• [Exercise details] The line that contains "(432, 112) = (106, 159): yellow" marks the start. Please set it down, with every later line of the data, exactly and without pictures.

• [The input]
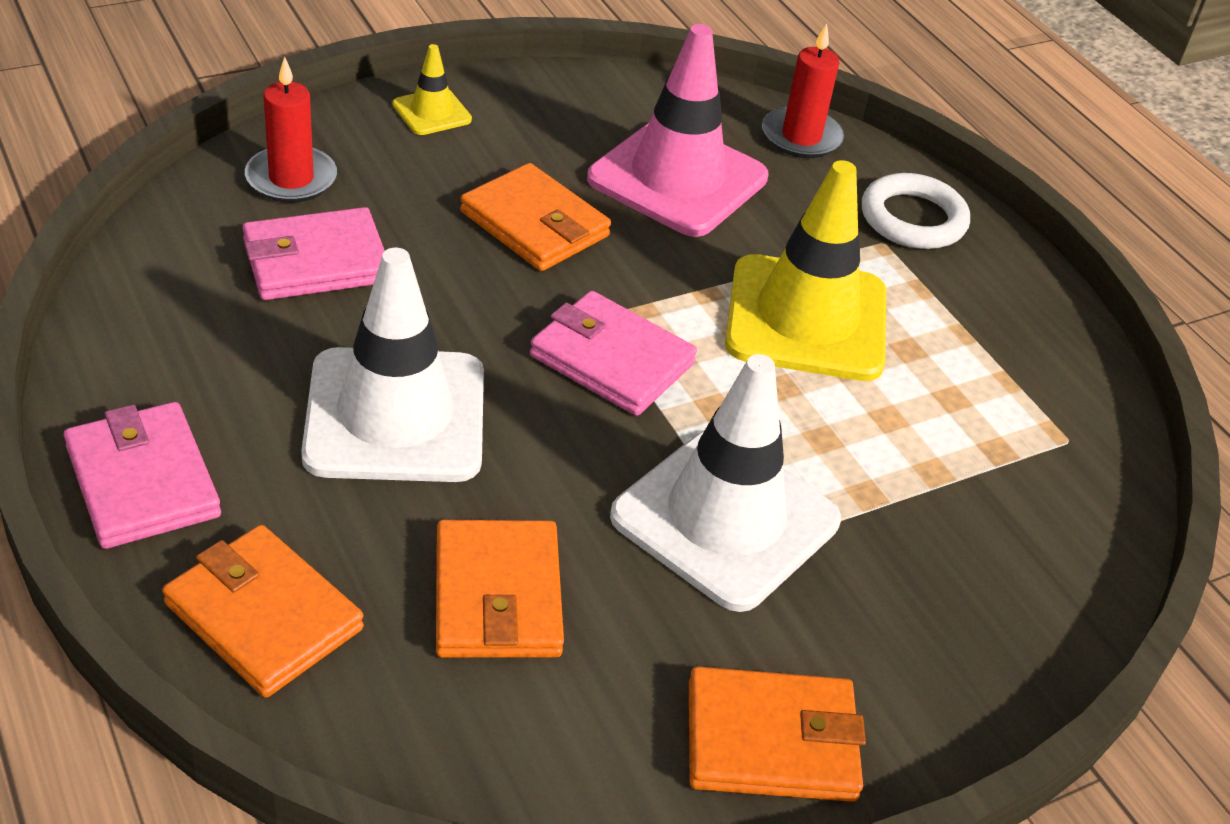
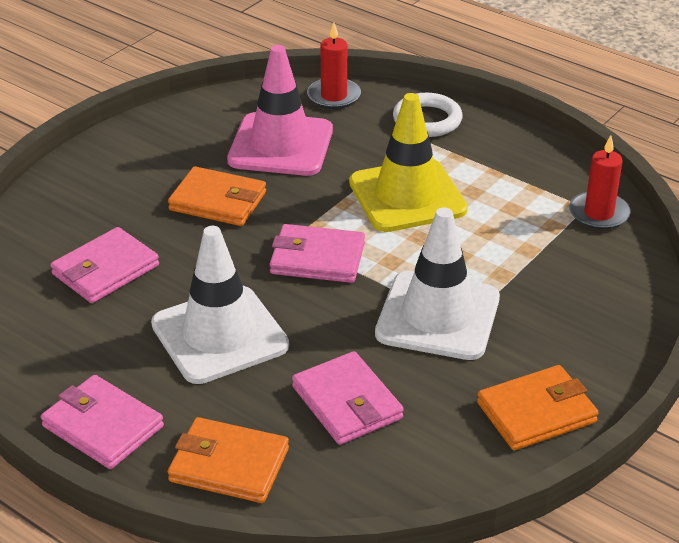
camera: 20 degrees left, 5 degrees down
(291, 179) = (51, 229): red candle -> red candle (598, 213)
(432, 112) = (106, 159): yellow traffic cone -> none
(497, 596) = (347, 403): orange wallet -> pink wallet

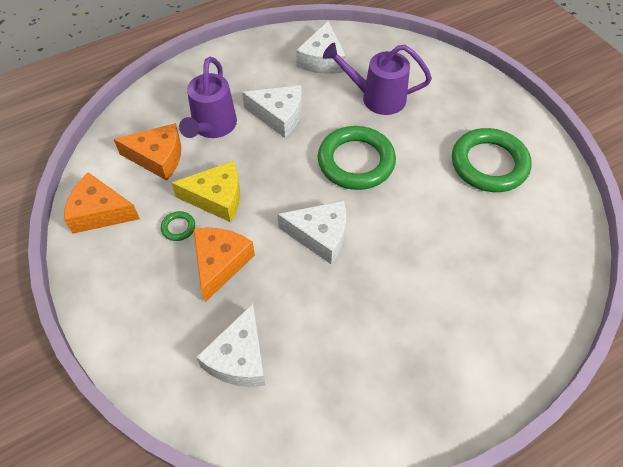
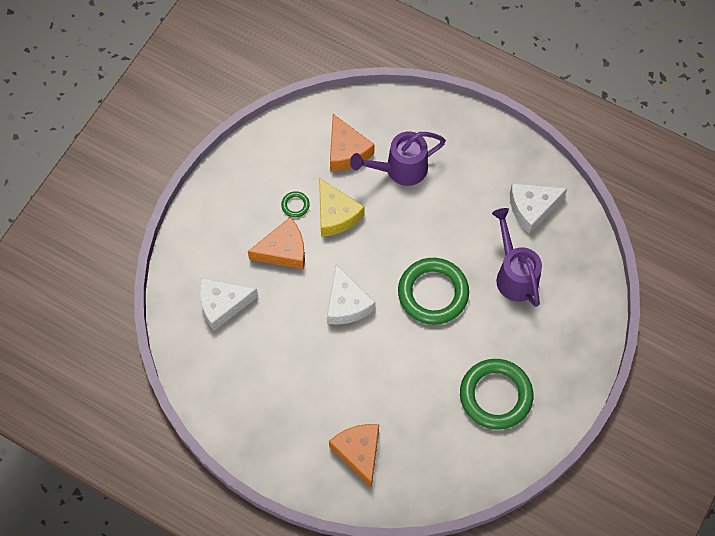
camera: 60 degrees right, 10 degrees up
(100, 212) = (276, 146): orange cheese -> orange cheese (359, 452)
(279, 116) = (444, 210): white cheese -> none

• [Answer area]
(432, 112) = (106, 159): yellow traffic cone -> none
(497, 596) = (347, 403): orange wallet -> pink wallet

camera: 60 degrees right, 10 degrees up
(100, 212) = (276, 146): orange cheese -> orange cheese (359, 452)
(279, 116) = (444, 210): white cheese -> none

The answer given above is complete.